- Problem statement:
The word "camera" occurs in some lines of the listing. Copy those lines.

- Supplied material:
- - -
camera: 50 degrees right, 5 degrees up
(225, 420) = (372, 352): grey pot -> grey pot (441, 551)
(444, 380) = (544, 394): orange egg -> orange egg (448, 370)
- - -
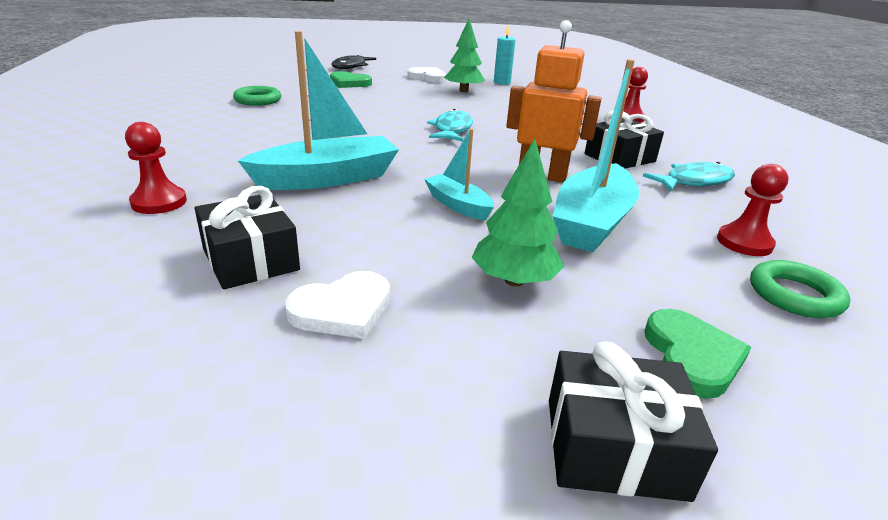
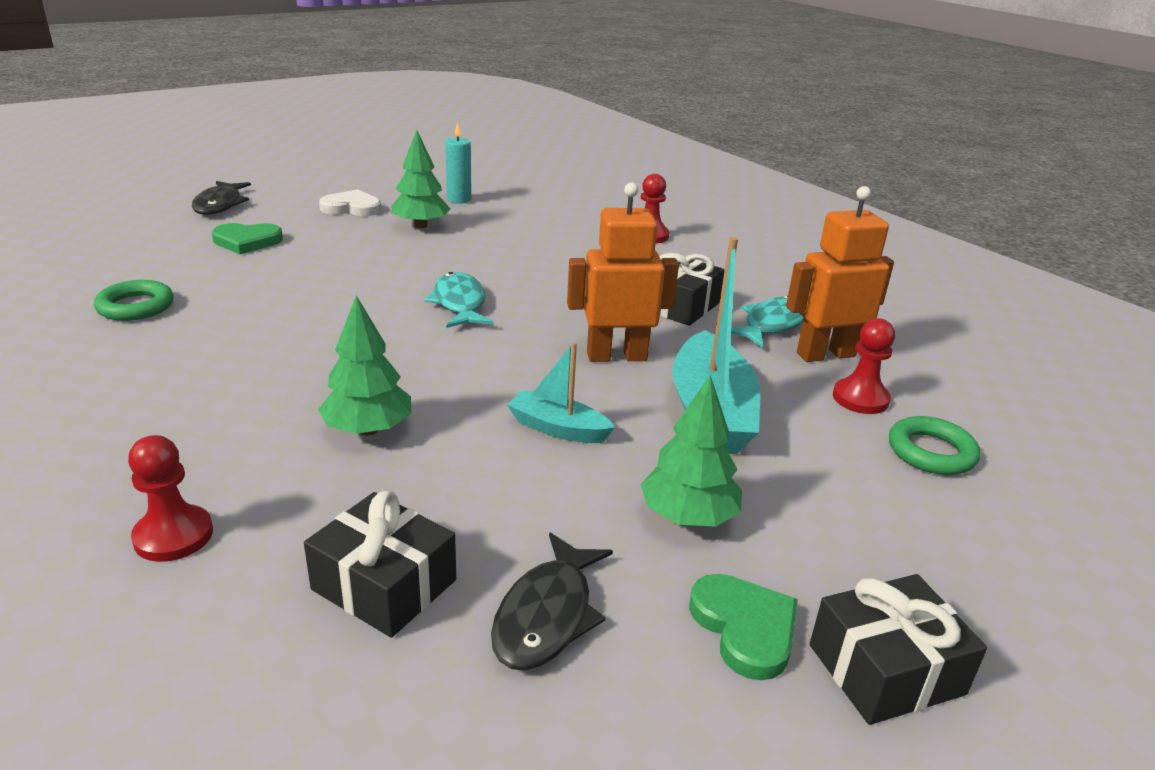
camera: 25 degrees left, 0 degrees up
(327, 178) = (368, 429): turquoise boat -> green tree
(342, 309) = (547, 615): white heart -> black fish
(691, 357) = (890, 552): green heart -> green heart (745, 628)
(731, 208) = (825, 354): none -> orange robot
- - -
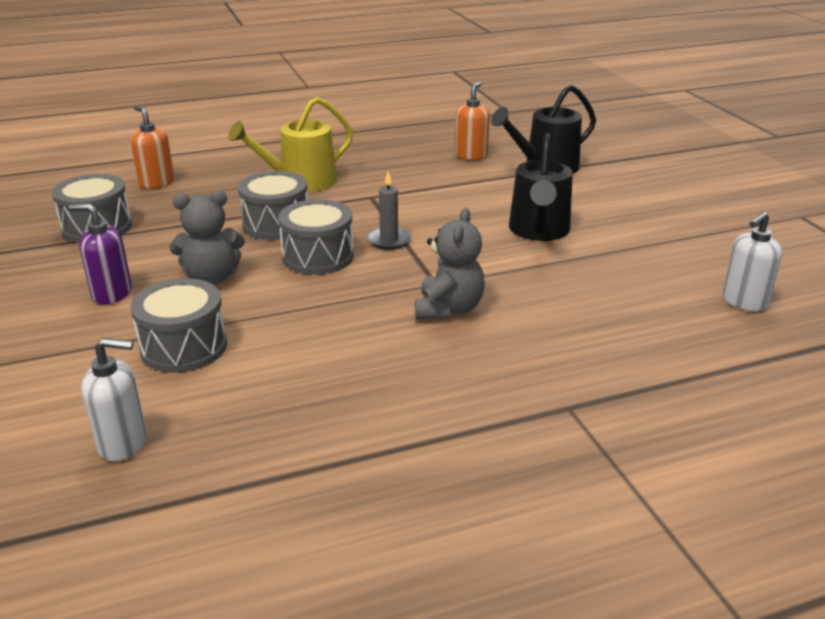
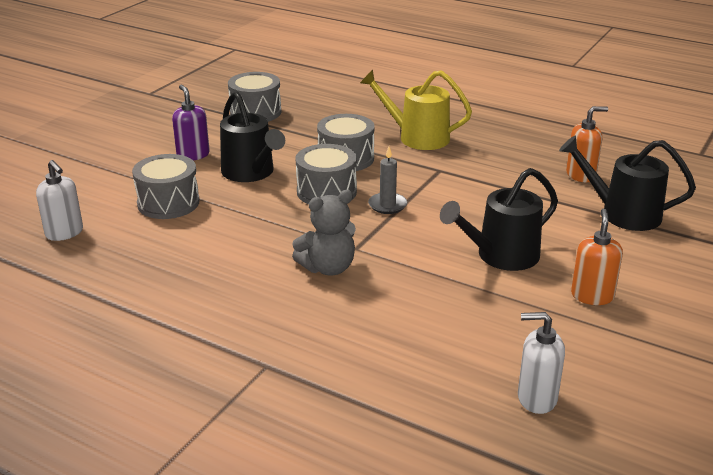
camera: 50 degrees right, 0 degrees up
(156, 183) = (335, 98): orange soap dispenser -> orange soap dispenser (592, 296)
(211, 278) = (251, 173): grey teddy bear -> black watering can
- - -
- Written solution:
camera: 50 degrees right, 5 degrees up
camera: 25 degrees left, 0 degrees up
camera: 50 degrees right, 0 degrees up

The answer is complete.